**Your assignment**:
From the records below, copy out each line that has the word "VRAW".

**Provided records**:

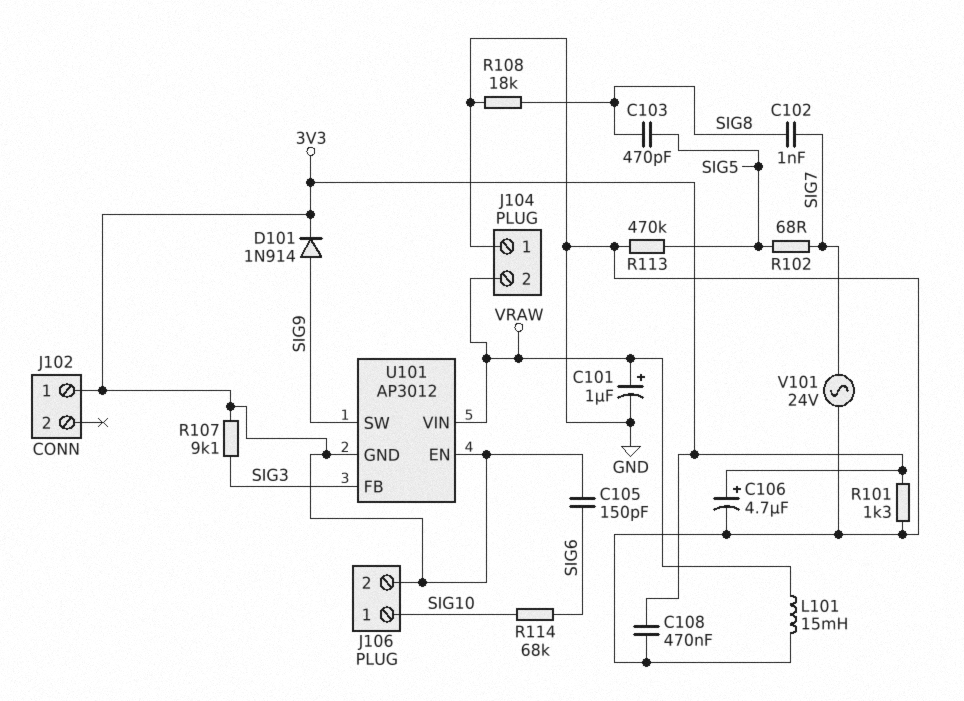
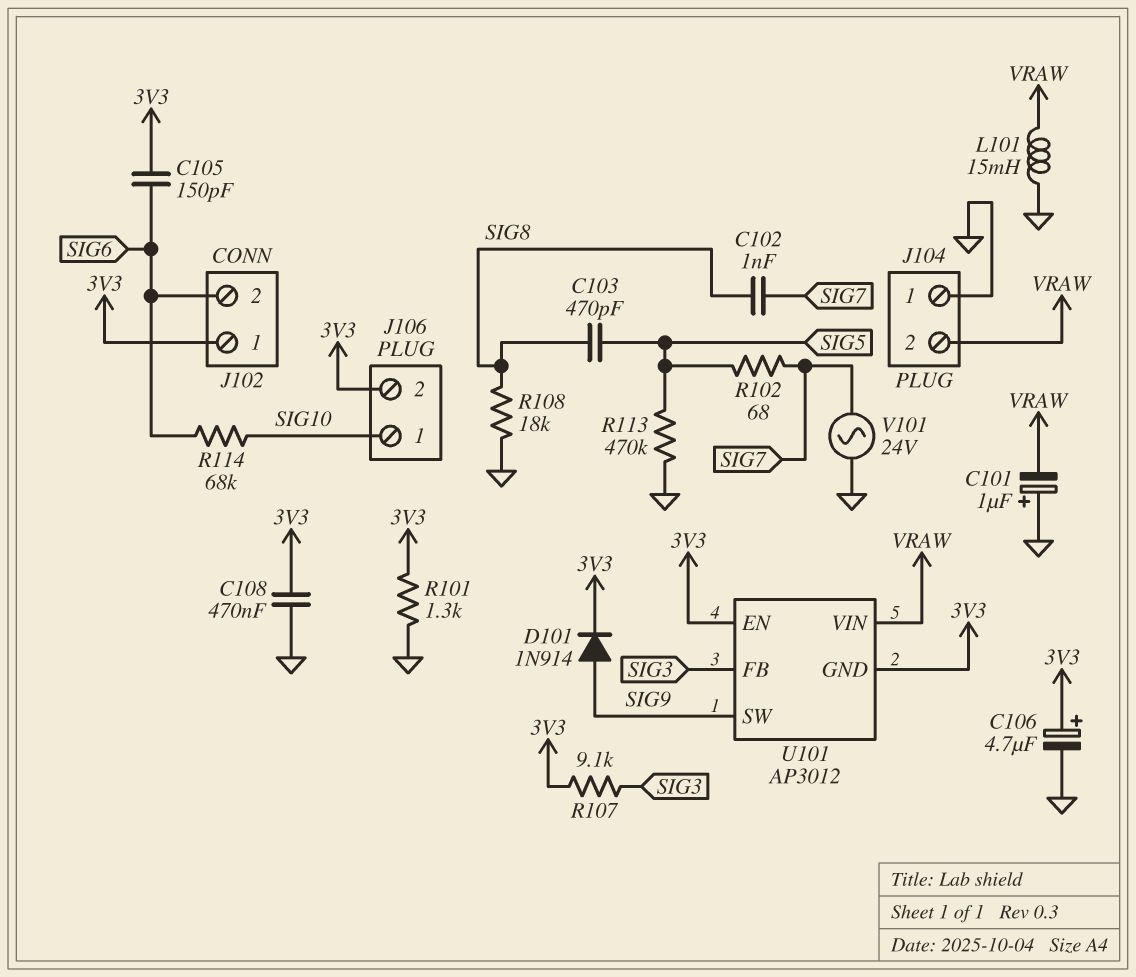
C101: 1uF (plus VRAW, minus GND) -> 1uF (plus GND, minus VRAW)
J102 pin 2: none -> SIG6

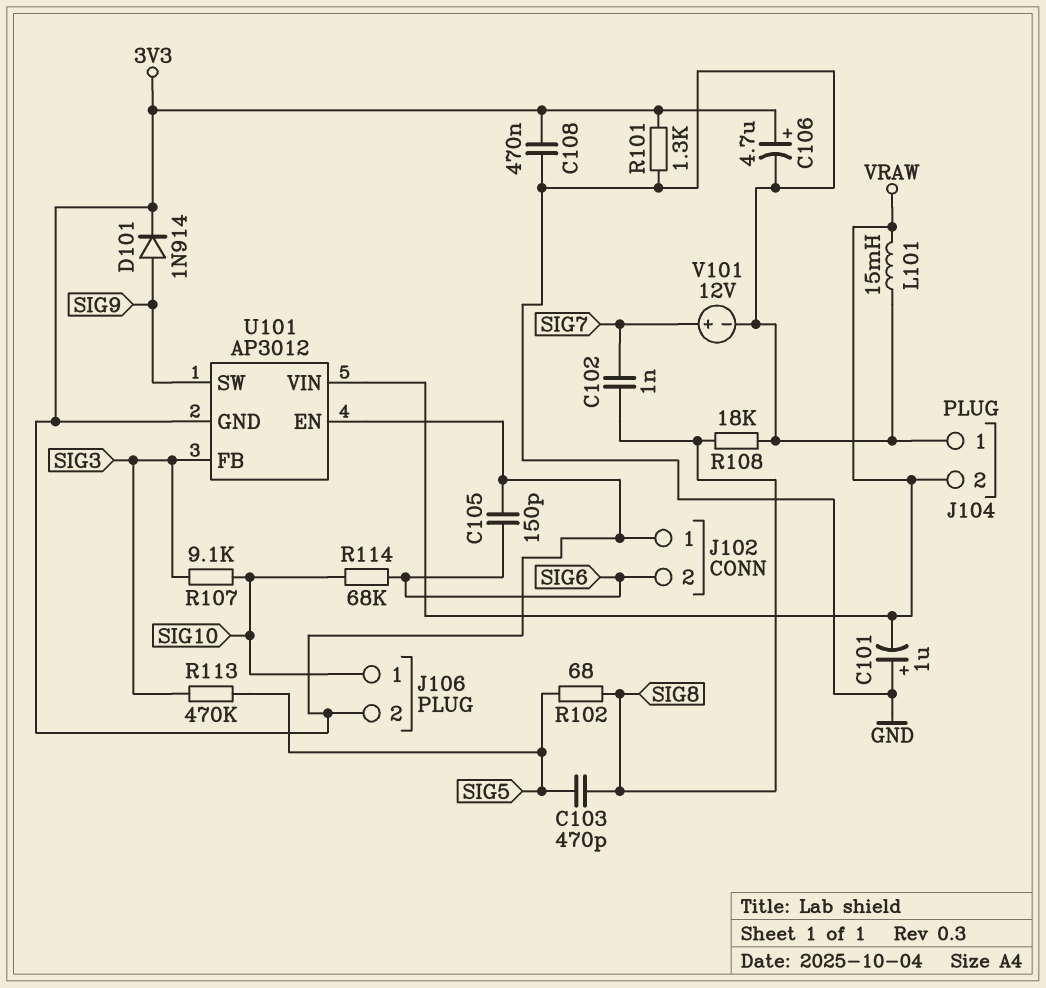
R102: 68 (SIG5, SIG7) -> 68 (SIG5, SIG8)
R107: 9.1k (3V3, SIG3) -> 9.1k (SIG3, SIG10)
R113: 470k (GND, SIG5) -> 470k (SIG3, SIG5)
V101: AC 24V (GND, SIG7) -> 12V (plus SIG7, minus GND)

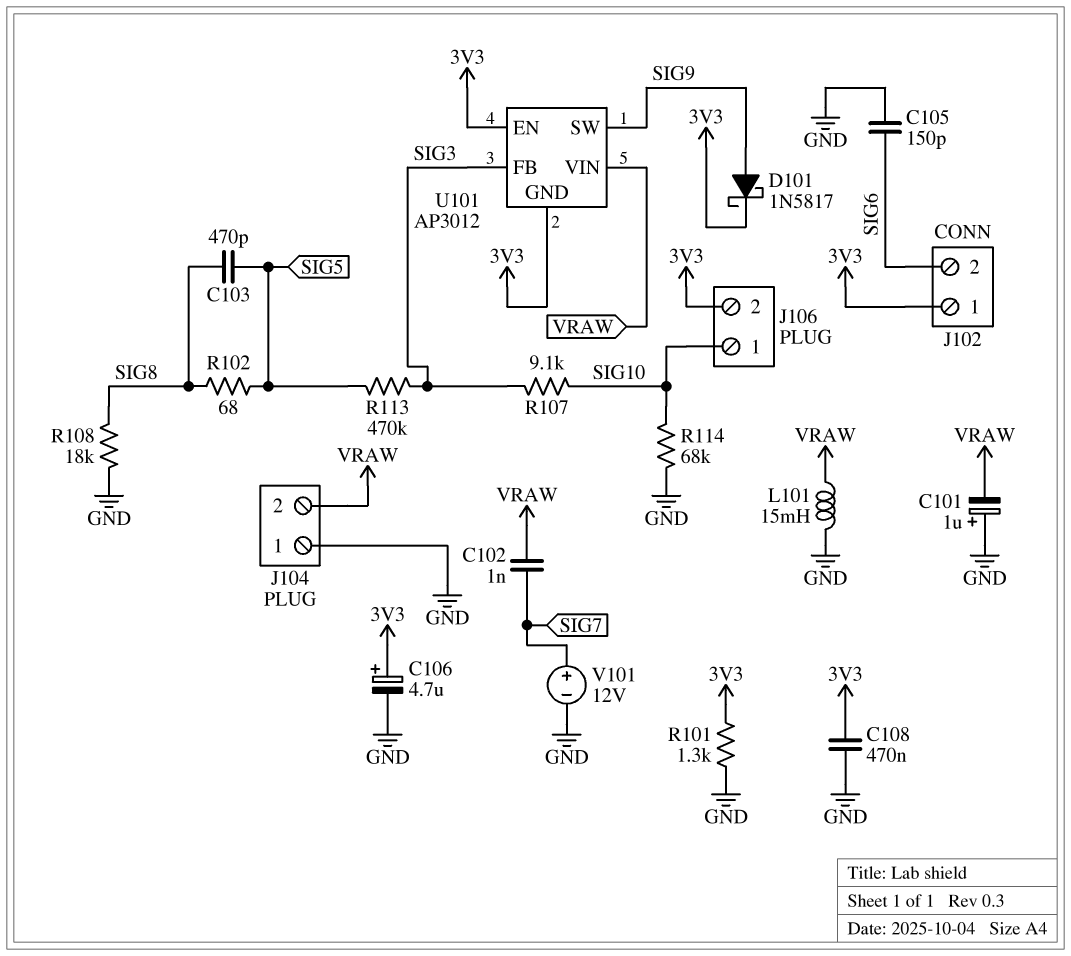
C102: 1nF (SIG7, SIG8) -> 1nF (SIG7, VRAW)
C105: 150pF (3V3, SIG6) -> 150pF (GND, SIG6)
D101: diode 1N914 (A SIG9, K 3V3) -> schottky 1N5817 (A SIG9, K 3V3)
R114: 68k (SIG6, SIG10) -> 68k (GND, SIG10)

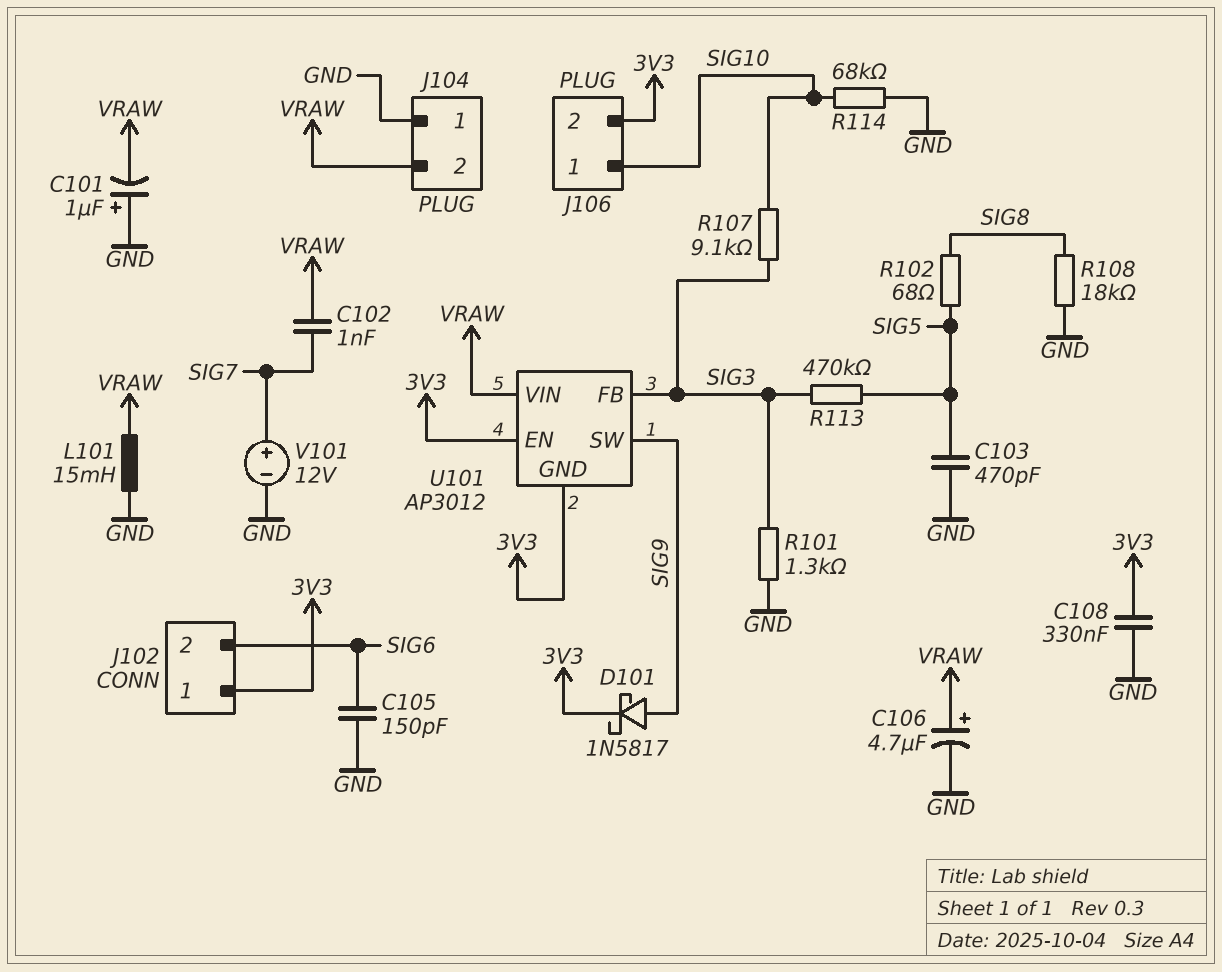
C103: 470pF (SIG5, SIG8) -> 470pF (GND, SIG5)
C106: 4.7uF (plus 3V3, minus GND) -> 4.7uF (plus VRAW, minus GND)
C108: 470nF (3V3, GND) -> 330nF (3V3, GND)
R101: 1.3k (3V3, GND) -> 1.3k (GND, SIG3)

**Solution to this exercise**:
C101: 1uF (plus VRAW, minus GND) -> 1uF (plus GND, minus VRAW)
C102: 1nF (SIG7, SIG8) -> 1nF (SIG7, VRAW)
C106: 4.7uF (plus 3V3, minus GND) -> 4.7uF (plus VRAW, minus GND)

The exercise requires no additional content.